BEGIN Dataset records

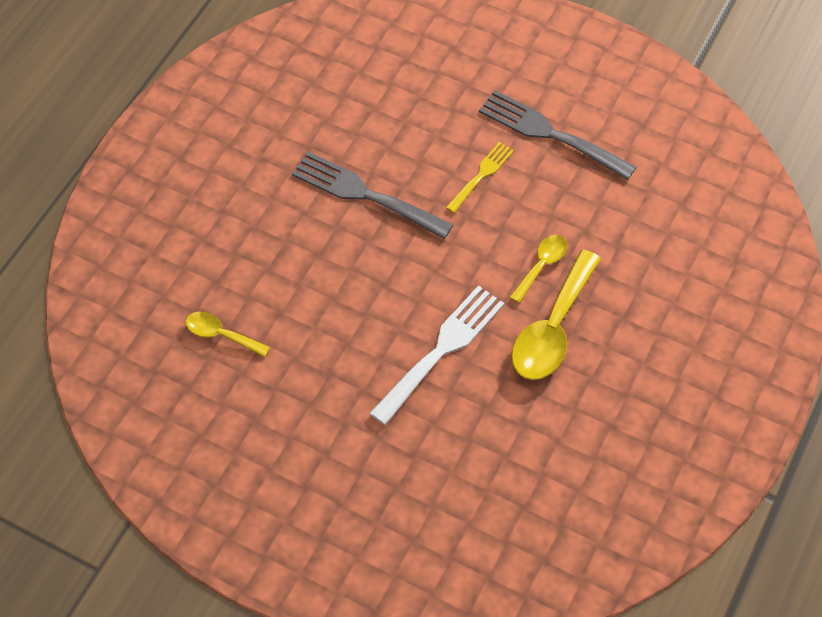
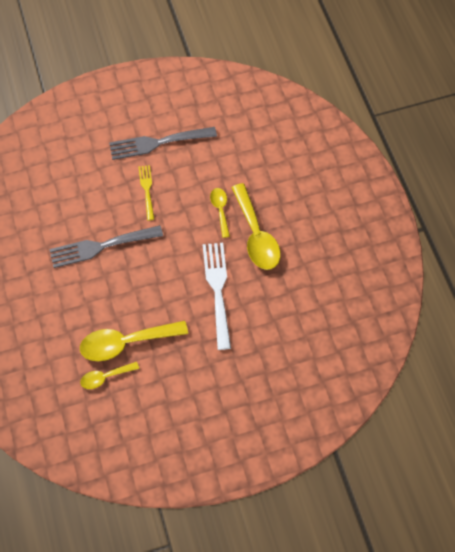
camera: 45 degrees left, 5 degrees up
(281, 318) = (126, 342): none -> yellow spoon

END Dataset records
BEGIN Dataset records

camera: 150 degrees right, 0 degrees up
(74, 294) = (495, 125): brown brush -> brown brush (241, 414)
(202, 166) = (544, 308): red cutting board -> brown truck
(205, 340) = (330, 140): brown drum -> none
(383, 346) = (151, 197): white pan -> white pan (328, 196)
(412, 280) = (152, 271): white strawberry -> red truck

END Dataset records

Transcribe, exactly and without additions, the lines of the records above, beginning with the line that contains "camera: 45 degrees left, 5 degrees up" and ending with the line that contains "(281, 318) = (126, 342): none -> yellow spoon", both included.

camera: 45 degrees left, 5 degrees up
(281, 318) = (126, 342): none -> yellow spoon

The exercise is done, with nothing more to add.